Problem statement:
Repeat the stretch of entries below from the line with "U6: NOT 74LS04" through the line with "U1: NAND 74LS00". Include both ends and add nothing.

Material provided:

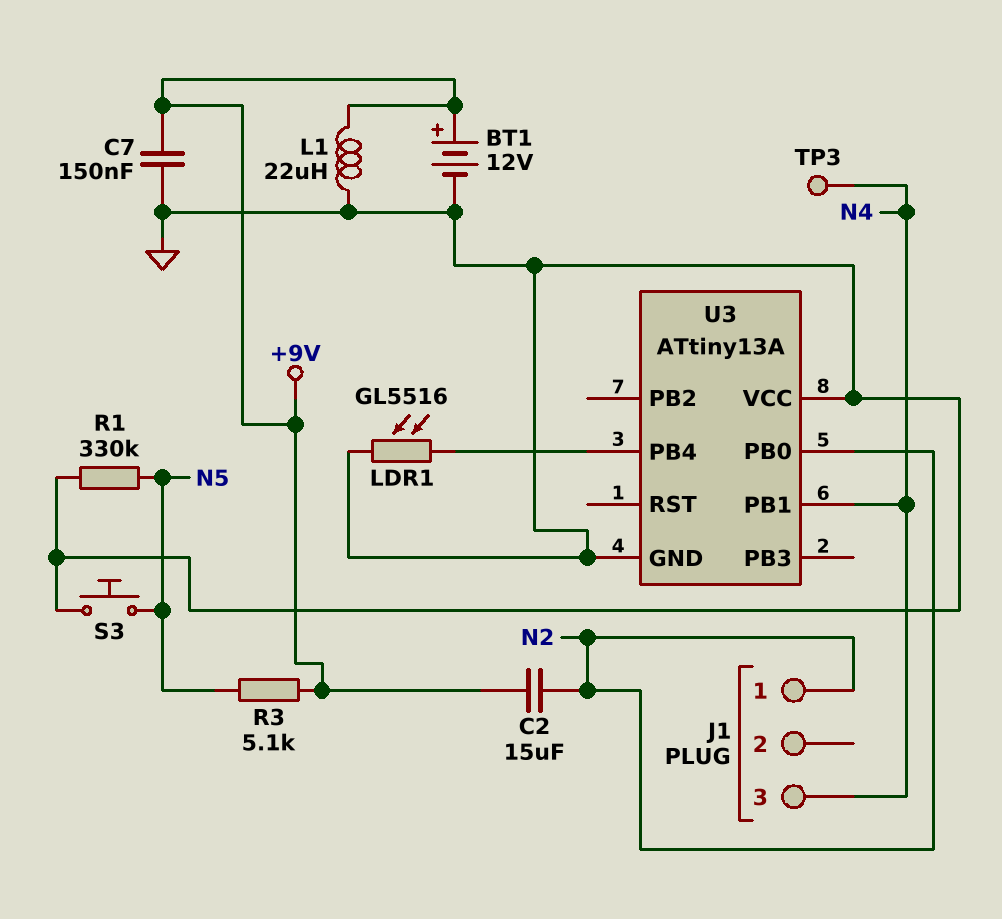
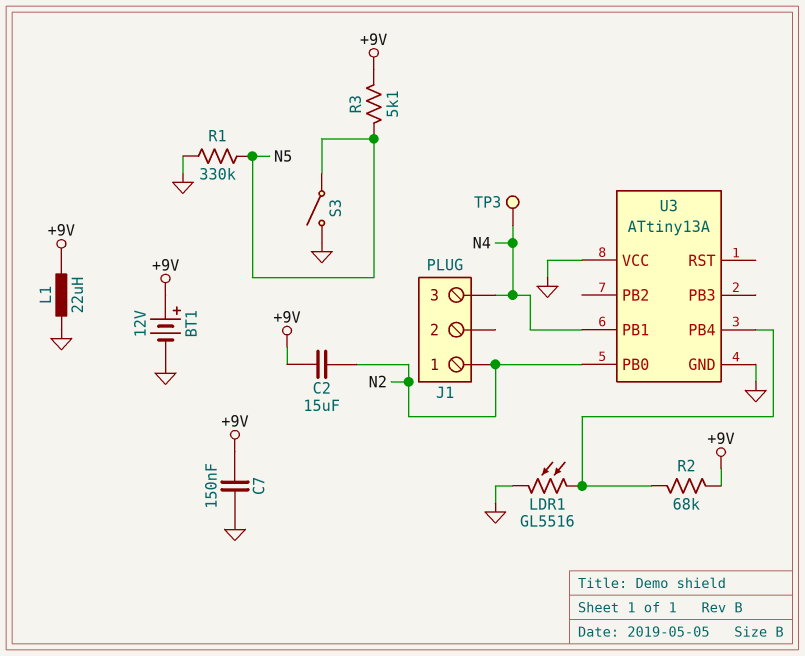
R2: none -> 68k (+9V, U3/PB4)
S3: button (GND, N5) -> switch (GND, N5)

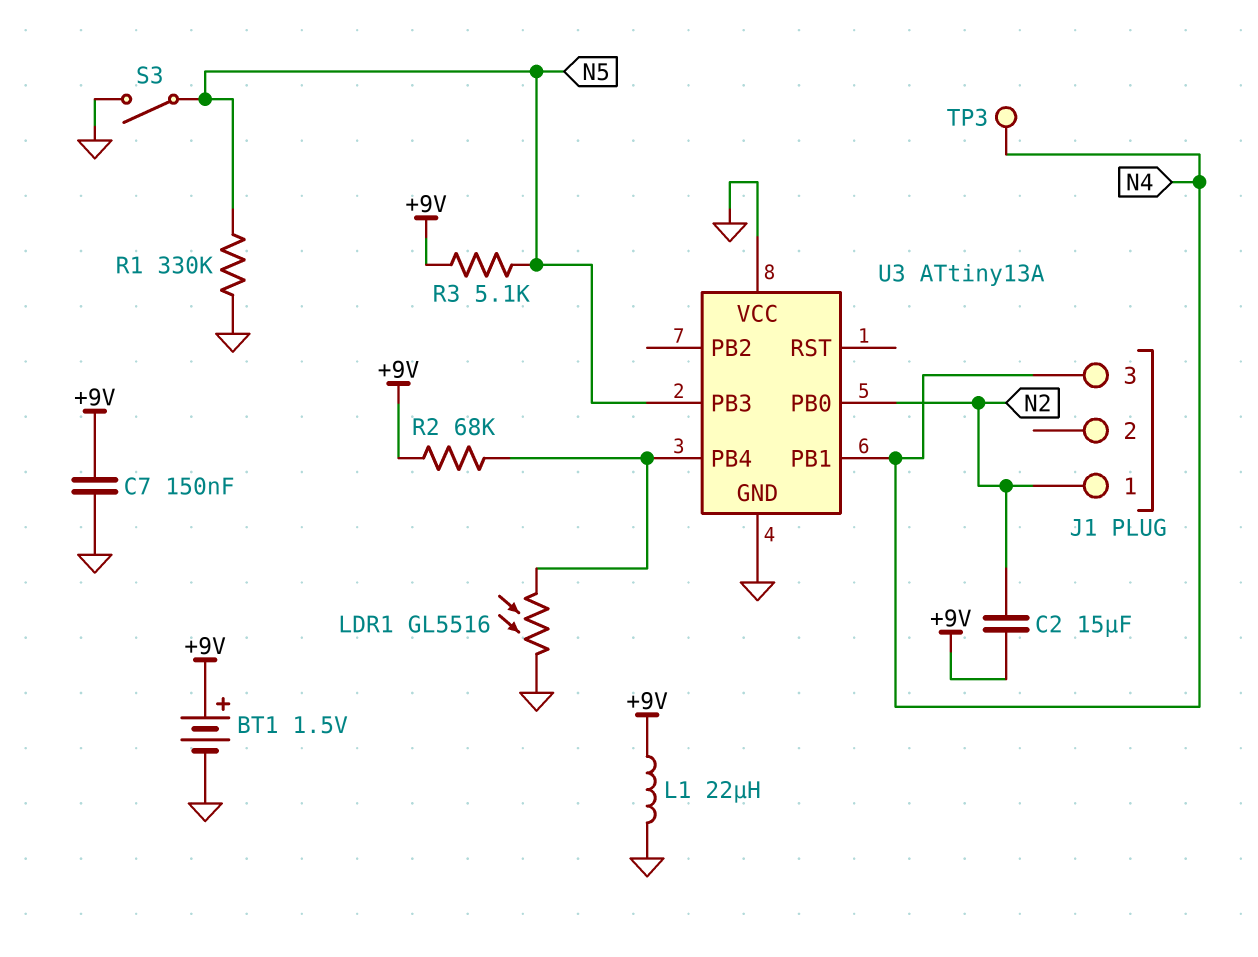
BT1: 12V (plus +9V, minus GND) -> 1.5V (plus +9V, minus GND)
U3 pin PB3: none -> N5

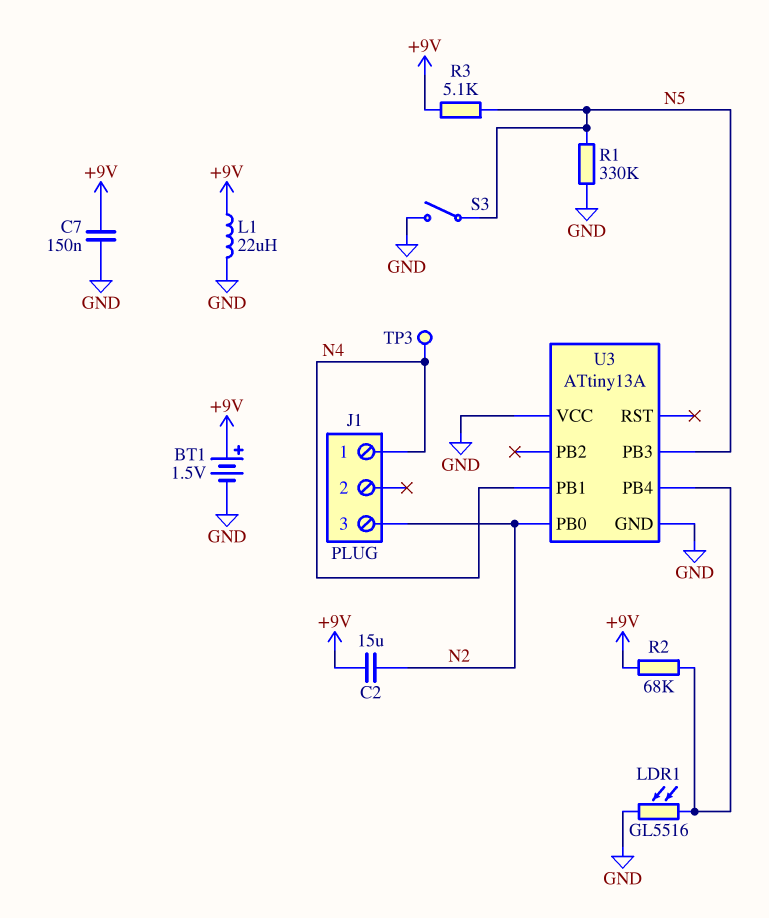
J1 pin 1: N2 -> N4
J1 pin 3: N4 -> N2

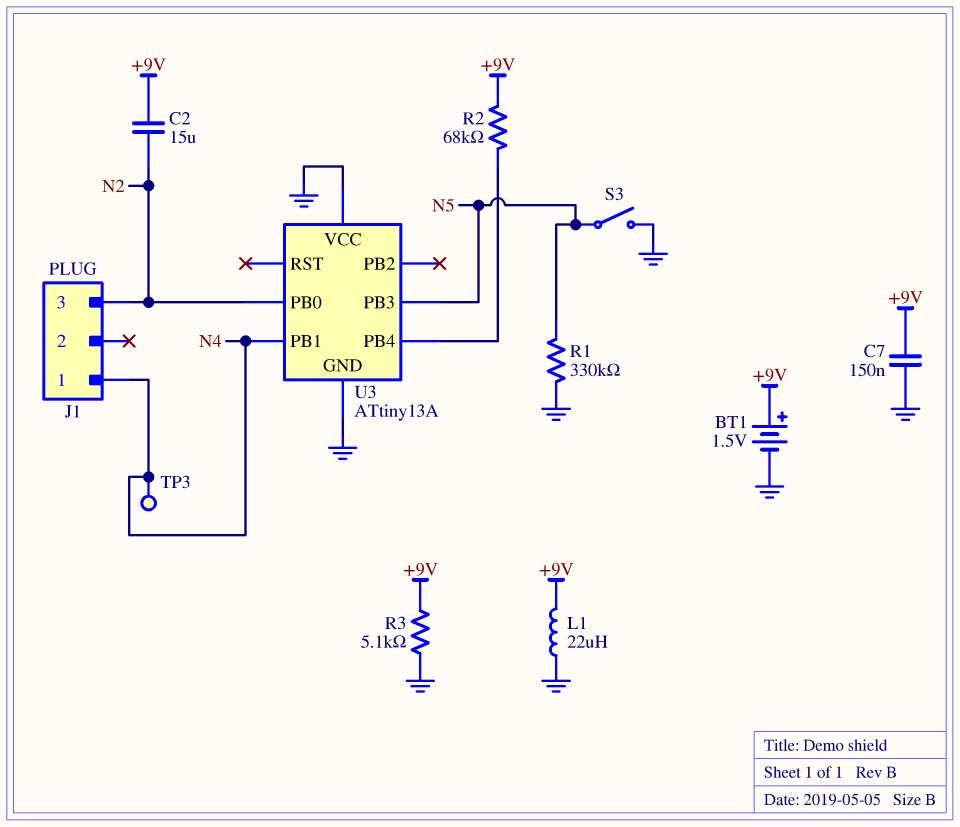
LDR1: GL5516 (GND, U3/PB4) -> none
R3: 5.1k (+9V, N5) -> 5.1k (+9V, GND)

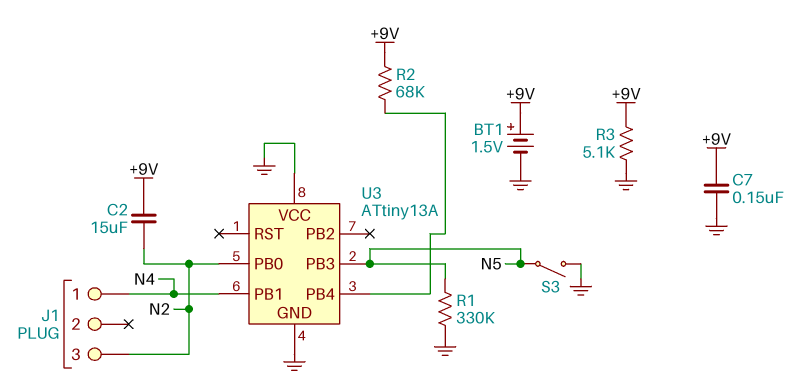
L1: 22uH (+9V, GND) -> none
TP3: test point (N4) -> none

==

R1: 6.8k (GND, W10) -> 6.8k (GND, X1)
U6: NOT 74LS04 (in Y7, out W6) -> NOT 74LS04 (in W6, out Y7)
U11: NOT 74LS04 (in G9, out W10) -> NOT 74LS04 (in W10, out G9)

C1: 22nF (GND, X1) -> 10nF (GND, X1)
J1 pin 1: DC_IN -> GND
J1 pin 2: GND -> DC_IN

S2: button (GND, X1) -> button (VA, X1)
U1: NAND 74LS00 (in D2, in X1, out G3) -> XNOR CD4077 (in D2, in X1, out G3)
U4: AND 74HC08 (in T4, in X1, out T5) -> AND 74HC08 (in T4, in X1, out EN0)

Response to the exercise:
U6: NOT 74LS04 (in Y7, out W6) -> NOT 74LS04 (in W6, out Y7)
U11: NOT 74LS04 (in G9, out W10) -> NOT 74LS04 (in W10, out G9)

C1: 22nF (GND, X1) -> 10nF (GND, X1)
J1 pin 1: DC_IN -> GND
J1 pin 2: GND -> DC_IN

S2: button (GND, X1) -> button (VA, X1)
U1: NAND 74LS00 (in D2, in X1, out G3) -> XNOR CD4077 (in D2, in X1, out G3)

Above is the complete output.